# Instructions to follow
The lines to repeat are those below from the one containing "none -> cône de chantier [orange] top left" down to the one containing "trophée [orange] (2nd", both included; reproduce them exactly and nothing else.

################

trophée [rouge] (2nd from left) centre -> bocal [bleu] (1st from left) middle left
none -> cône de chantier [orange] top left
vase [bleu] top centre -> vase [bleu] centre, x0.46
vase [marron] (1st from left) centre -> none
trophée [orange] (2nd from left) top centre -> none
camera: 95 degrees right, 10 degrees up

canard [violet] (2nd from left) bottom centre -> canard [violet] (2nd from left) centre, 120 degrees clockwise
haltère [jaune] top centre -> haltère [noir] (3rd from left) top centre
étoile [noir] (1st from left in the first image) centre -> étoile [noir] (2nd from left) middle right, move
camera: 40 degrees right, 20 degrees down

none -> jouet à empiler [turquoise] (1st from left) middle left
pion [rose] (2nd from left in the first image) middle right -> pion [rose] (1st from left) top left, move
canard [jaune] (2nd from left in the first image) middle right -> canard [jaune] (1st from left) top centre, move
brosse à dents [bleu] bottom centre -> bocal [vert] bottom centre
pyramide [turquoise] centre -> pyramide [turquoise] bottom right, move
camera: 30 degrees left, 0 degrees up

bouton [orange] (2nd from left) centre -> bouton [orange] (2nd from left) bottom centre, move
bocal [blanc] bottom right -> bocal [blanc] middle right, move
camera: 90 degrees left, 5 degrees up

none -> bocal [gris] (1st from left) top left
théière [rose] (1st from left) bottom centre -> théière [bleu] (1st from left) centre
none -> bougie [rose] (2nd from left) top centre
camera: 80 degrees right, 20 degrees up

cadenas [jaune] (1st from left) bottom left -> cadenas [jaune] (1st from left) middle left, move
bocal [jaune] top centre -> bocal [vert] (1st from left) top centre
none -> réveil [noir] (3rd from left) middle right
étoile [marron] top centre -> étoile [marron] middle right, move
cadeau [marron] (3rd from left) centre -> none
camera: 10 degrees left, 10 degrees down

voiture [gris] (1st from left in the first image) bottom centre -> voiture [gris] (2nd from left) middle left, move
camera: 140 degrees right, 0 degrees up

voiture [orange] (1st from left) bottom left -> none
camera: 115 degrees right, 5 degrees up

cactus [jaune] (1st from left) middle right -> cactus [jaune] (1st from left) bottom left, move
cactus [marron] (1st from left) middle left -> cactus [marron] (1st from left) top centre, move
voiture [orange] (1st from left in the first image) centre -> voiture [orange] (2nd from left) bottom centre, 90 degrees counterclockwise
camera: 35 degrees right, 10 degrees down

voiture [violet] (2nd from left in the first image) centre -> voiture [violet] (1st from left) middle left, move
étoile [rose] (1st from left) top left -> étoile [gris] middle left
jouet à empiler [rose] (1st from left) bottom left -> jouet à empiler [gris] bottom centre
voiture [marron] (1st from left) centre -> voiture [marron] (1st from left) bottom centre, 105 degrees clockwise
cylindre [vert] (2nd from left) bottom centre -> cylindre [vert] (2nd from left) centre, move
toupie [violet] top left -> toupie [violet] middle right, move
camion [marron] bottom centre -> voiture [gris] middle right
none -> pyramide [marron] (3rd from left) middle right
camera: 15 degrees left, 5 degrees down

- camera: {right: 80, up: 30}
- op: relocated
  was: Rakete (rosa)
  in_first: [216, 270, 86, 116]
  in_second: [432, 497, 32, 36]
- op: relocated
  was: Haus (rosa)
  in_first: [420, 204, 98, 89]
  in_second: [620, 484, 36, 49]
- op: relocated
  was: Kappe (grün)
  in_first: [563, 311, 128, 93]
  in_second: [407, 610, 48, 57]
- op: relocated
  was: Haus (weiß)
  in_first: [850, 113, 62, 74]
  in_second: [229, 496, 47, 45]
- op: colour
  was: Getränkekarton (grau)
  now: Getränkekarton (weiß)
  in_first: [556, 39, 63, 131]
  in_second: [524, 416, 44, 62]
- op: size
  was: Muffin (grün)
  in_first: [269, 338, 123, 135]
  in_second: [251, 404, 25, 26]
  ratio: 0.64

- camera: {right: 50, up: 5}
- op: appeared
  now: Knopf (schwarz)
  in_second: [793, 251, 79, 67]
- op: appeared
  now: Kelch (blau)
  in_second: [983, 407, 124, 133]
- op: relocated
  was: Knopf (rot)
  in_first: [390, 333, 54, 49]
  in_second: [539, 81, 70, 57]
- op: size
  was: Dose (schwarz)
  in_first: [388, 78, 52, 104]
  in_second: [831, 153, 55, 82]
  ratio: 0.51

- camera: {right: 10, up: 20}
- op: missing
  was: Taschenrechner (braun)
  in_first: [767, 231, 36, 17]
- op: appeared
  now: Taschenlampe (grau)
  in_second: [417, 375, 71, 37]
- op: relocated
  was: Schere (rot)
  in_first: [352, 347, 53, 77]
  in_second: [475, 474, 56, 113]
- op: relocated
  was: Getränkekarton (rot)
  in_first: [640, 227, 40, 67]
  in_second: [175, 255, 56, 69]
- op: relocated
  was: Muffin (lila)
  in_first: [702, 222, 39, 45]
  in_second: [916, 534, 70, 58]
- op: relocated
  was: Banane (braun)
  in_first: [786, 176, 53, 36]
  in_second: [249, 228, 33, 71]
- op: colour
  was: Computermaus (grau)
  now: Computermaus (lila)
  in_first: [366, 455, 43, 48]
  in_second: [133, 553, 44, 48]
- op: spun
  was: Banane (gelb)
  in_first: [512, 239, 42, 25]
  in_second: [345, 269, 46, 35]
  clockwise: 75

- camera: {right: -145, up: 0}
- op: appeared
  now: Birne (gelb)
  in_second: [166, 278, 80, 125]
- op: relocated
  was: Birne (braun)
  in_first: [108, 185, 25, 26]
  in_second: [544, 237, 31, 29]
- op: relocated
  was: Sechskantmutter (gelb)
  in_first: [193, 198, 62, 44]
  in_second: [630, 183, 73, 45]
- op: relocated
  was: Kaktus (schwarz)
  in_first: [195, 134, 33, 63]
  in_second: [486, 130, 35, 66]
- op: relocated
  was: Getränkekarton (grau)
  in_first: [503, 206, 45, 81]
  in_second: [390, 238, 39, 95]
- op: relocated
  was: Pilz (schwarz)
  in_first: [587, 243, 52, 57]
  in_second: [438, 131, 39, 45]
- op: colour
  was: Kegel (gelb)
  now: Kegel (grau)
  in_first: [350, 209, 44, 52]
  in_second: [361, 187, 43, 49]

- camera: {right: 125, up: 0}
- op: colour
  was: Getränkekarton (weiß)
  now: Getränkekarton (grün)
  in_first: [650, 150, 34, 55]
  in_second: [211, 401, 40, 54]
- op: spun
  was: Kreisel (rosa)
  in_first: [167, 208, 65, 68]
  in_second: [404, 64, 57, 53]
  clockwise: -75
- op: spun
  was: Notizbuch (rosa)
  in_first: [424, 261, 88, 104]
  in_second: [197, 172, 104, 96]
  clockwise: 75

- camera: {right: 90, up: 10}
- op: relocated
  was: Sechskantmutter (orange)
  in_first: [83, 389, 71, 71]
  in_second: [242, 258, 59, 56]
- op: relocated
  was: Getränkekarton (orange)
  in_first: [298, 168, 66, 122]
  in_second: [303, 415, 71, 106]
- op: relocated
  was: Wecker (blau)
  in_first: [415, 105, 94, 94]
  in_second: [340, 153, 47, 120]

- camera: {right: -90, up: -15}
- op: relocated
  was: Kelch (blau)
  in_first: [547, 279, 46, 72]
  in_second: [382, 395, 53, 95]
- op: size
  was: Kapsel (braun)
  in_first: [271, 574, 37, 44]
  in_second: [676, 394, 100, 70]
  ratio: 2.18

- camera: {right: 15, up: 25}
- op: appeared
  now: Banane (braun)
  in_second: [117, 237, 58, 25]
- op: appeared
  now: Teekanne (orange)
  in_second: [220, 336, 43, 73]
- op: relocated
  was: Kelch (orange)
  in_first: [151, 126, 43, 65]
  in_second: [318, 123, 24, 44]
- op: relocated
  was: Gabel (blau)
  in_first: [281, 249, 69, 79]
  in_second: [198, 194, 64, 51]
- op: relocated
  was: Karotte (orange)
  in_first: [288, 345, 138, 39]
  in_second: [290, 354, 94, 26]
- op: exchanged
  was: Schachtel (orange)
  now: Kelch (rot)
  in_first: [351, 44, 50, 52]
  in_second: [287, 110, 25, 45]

################

# Response
none -> cône de chantier [orange] top left
vase [bleu] top centre -> vase [bleu] centre, x0.46
vase [marron] (1st from left) centre -> none
trophée [orange] (2nd from left) top centre -> none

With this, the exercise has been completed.